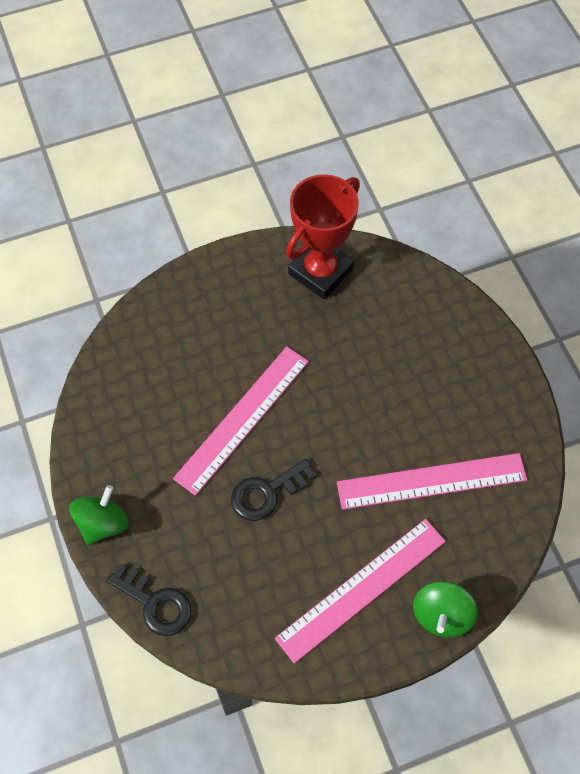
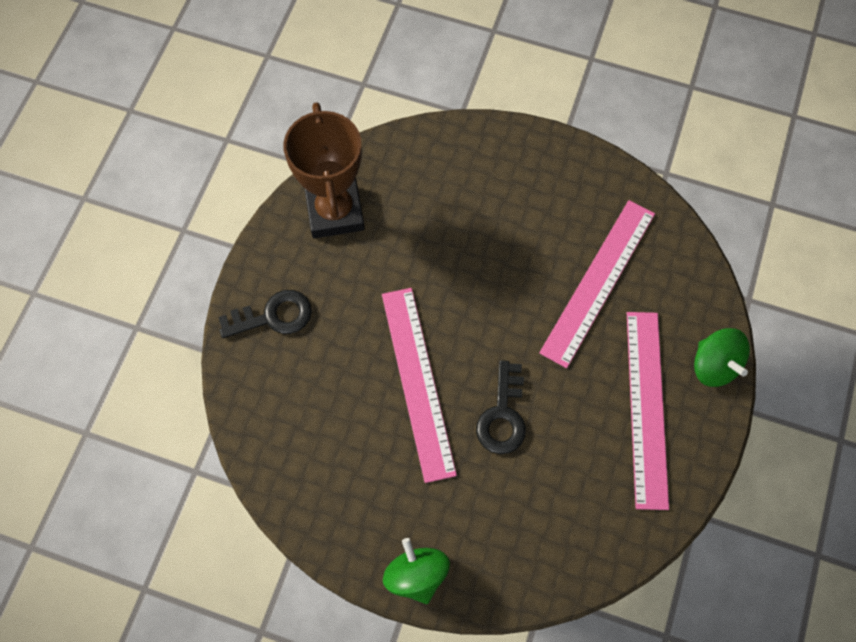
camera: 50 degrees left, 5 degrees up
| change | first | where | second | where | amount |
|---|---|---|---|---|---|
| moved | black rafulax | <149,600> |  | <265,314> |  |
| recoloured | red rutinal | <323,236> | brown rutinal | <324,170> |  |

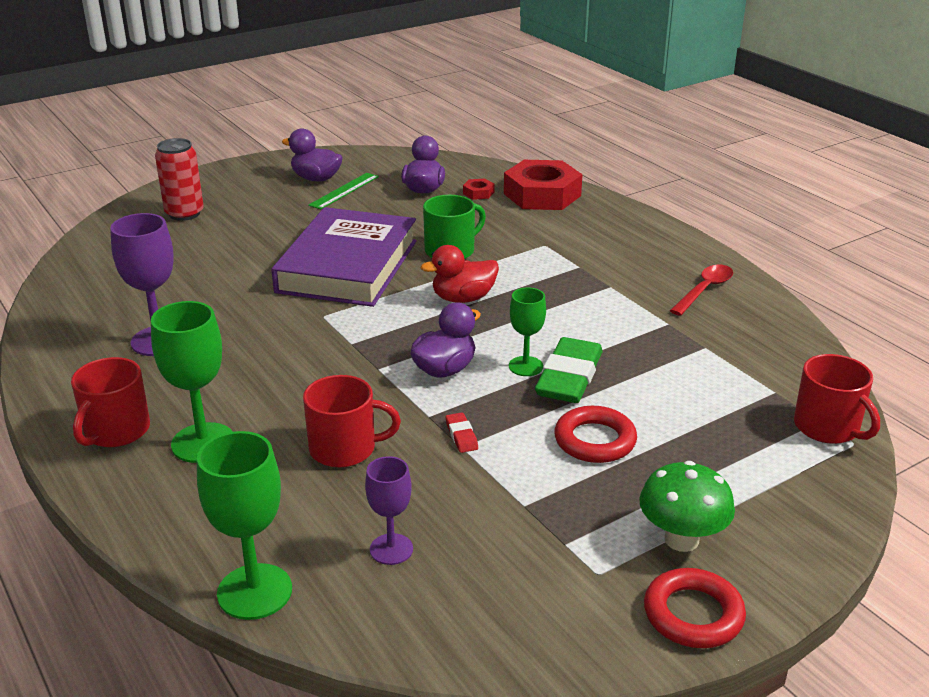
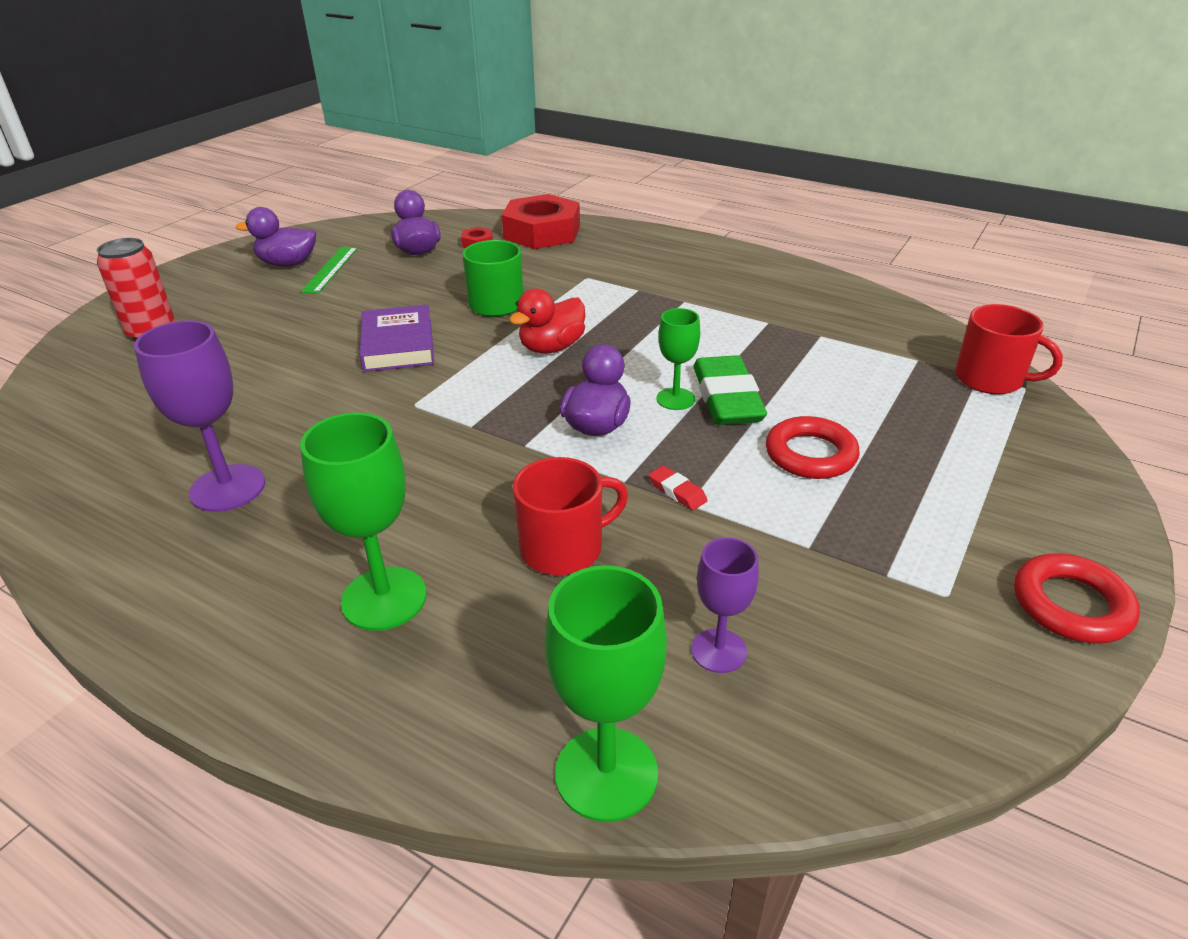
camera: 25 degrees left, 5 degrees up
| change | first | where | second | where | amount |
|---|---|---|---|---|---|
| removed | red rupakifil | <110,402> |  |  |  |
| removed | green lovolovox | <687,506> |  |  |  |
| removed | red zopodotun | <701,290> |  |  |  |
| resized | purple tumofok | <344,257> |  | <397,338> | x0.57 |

- [Task prompt] Once the line containing "moved | black" is found, it and every line through the end of the records above should be output exactly, with no pictures.

- [Answer]
| moved | black rafulax | <149,600> |  | <265,314> |  |
| recoloured | red rutinal | <323,236> | brown rutinal | <324,170> |  |

camera: 25 degrees left, 5 degrees up
| change | first | where | second | where | amount |
|---|---|---|---|---|---|
| removed | red rupakifil | <110,402> |  |  |  |
| removed | green lovolovox | <687,506> |  |  |  |
| removed | red zopodotun | <701,290> |  |  |  |
| resized | purple tumofok | <344,257> |  | <397,338> | x0.57 |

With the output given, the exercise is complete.